Data to process:
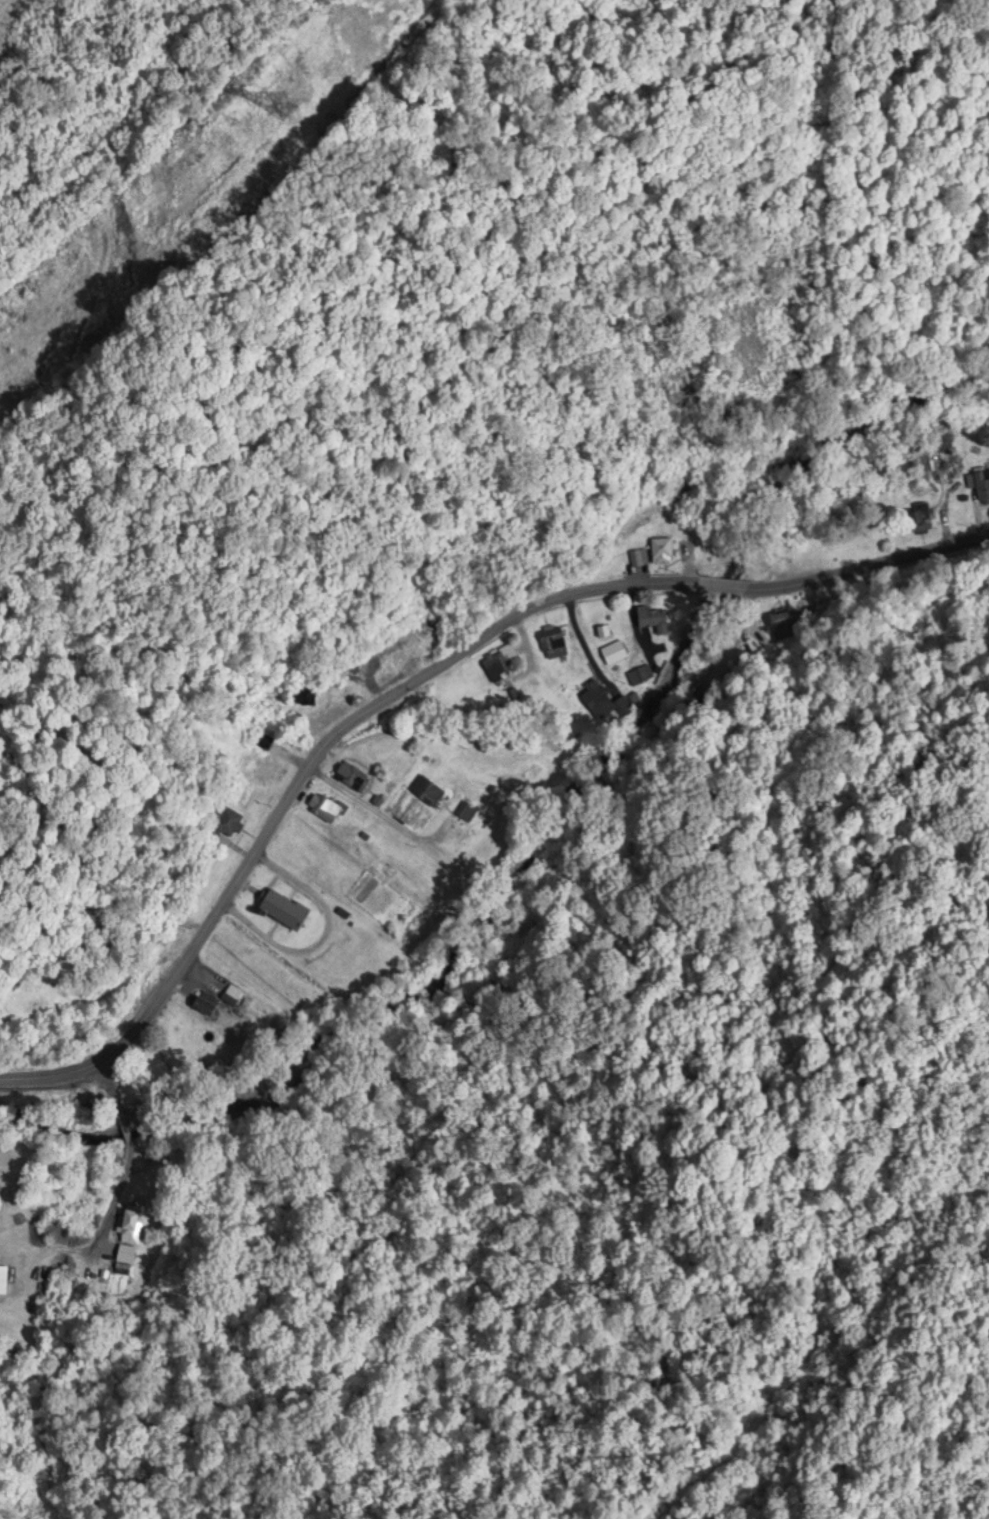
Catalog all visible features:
power tower: (305, 81)
river: (978, 372)
building: (980, 482)
building: (923, 513)
building: (663, 546)
building: (639, 554)
building: (783, 614)
building: (654, 615)
building: (554, 638)
building: (614, 648)
building: (404, 655)
building: (499, 657)
building: (640, 671)
road: (415, 679)
building: (599, 698)
building: (273, 766)
building: (352, 773)
building: (428, 787)
building: (325, 804)
building: (467, 807)
building: (228, 818)
building: (285, 907)
building: (204, 998)
road: (135, 1151)
building: (131, 1223)

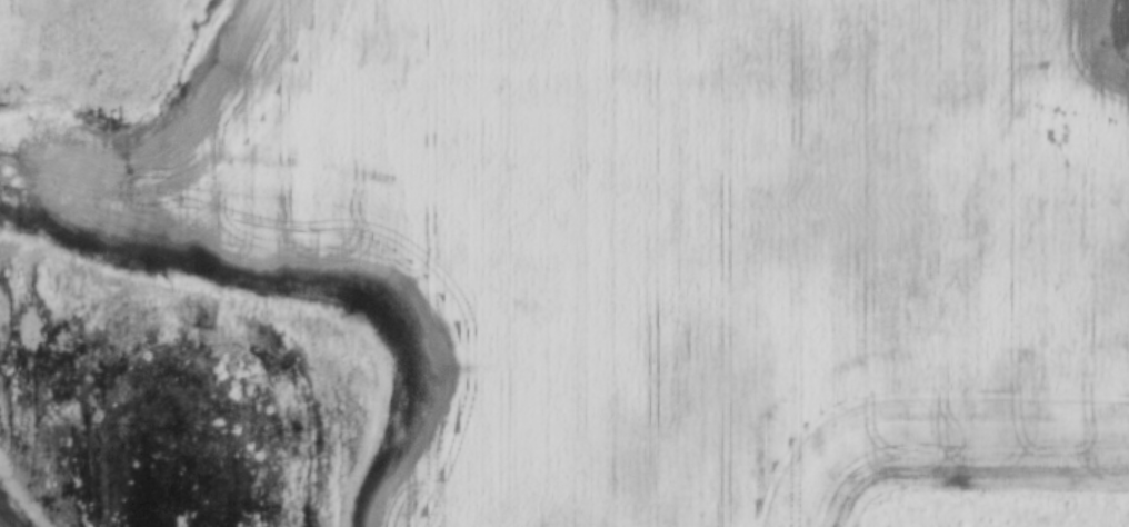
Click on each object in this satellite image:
crop: (570, 265)

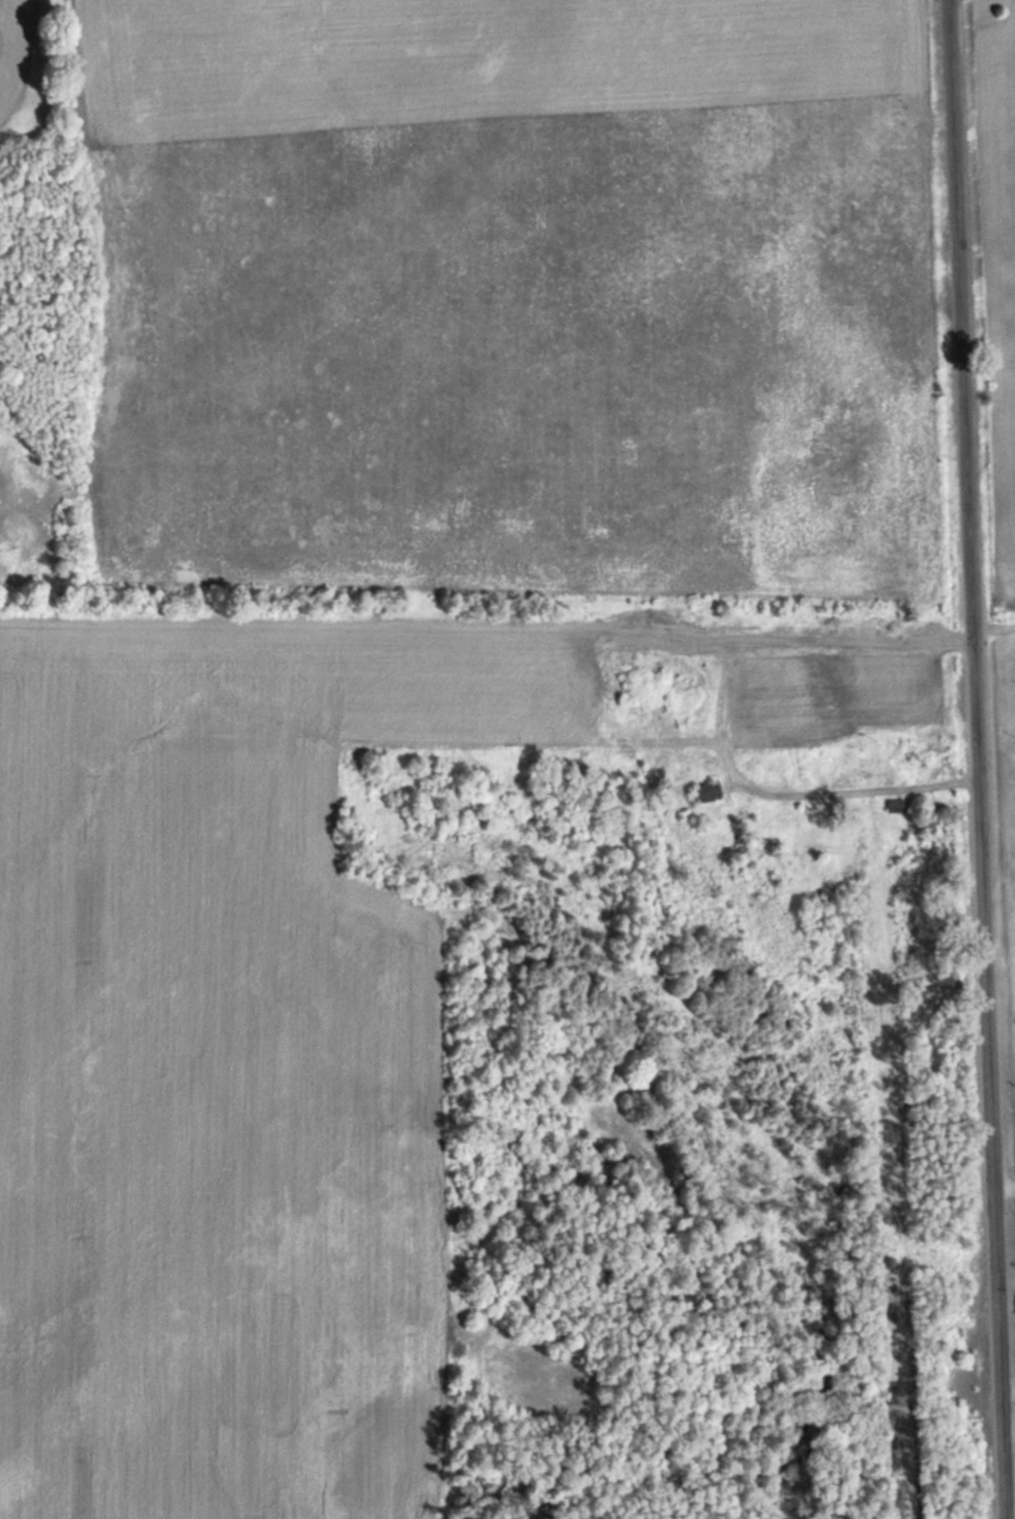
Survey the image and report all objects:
road: (992, 625)
building: (922, 758)
road: (973, 759)
building: (706, 790)
building: (893, 804)
road: (1002, 1191)
road: (1007, 1381)

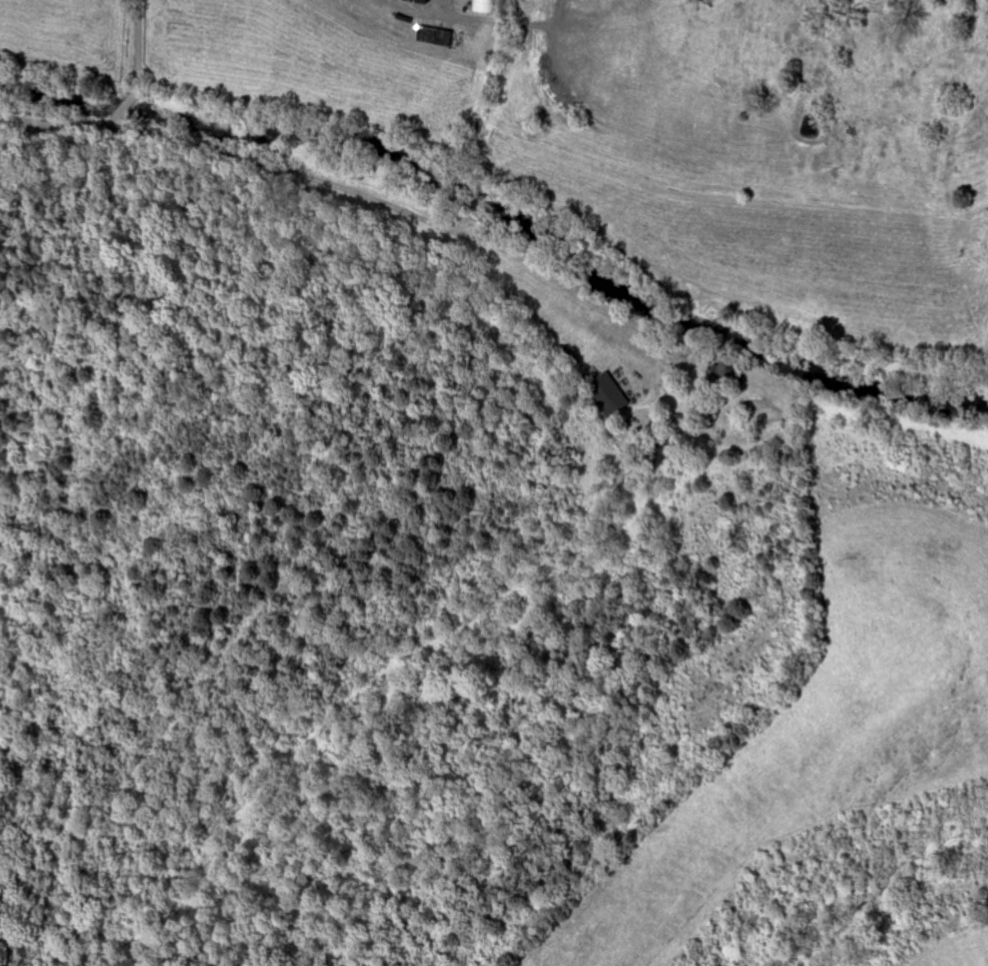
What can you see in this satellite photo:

About this exercise: In the material above, retype exactly the lines that run from the one containing "Survey the image" through the last line, and keep out the pictures.

Your solution:
Survey the image and report all objects:
road: (992, 625)
building: (922, 758)
road: (973, 759)
building: (706, 790)
building: (893, 804)
road: (1002, 1191)
road: (1007, 1381)

What can you see in this satellite photo:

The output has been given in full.